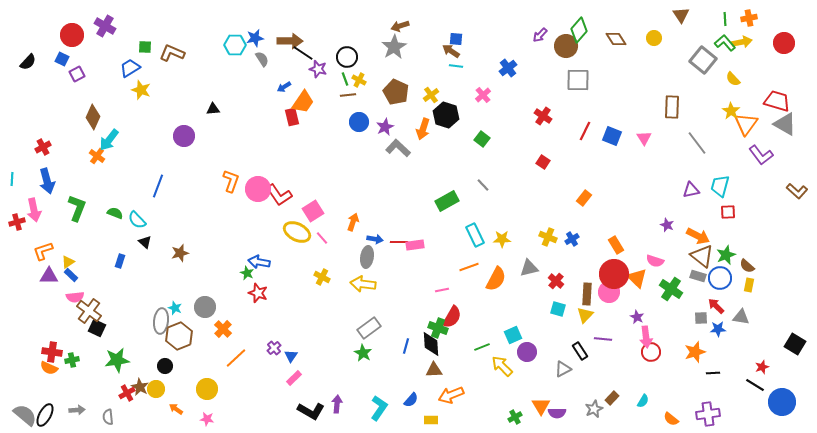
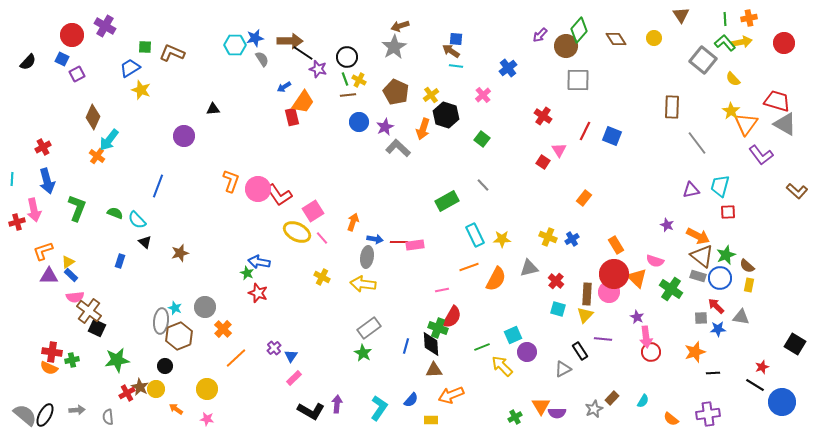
pink triangle at (644, 138): moved 85 px left, 12 px down
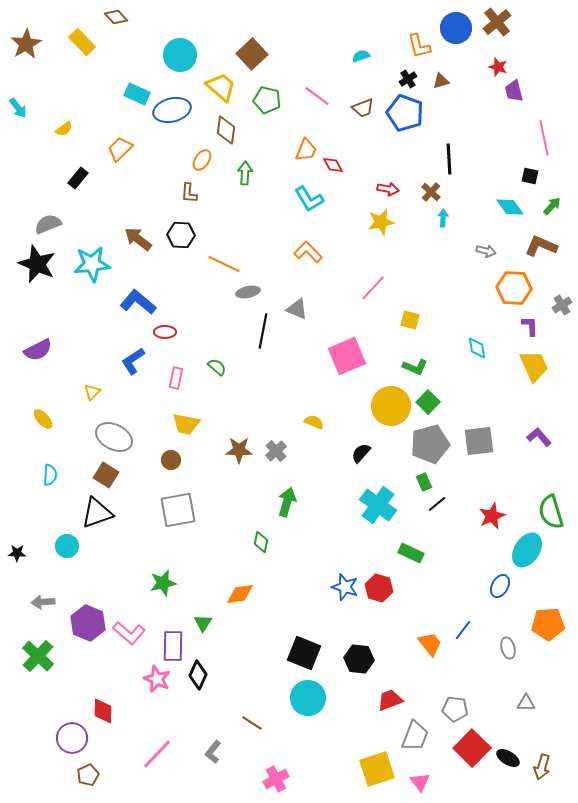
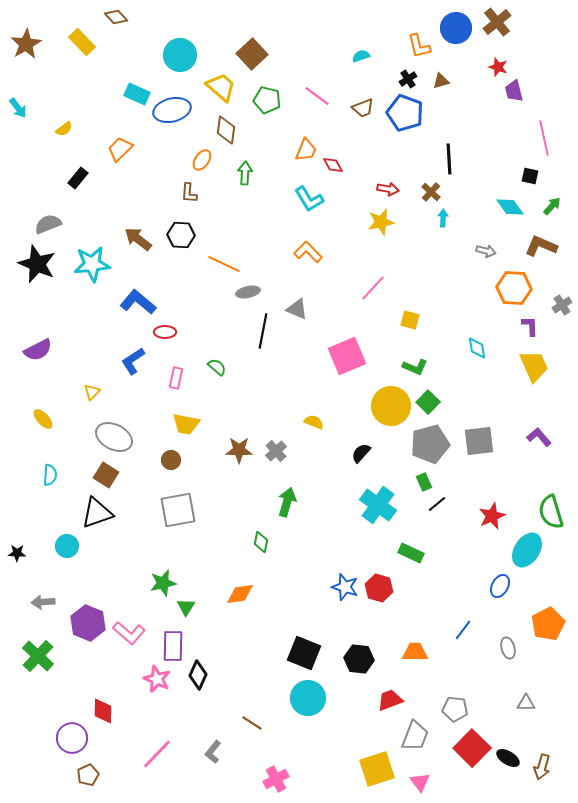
green triangle at (203, 623): moved 17 px left, 16 px up
orange pentagon at (548, 624): rotated 24 degrees counterclockwise
orange trapezoid at (430, 644): moved 15 px left, 8 px down; rotated 52 degrees counterclockwise
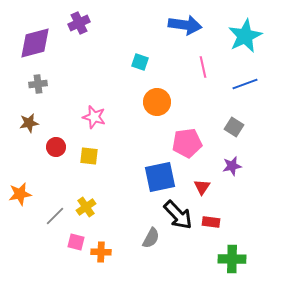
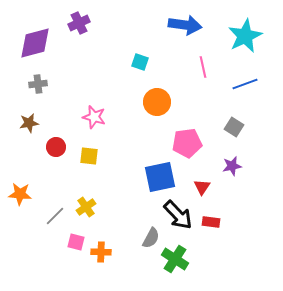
orange star: rotated 15 degrees clockwise
green cross: moved 57 px left; rotated 32 degrees clockwise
═══
What this task involves
Each line in the data where the string "triangle" occurs should be identified and copied.

Response
pink triangle at (644, 138): moved 85 px left, 12 px down
green triangle at (203, 623): moved 17 px left, 16 px up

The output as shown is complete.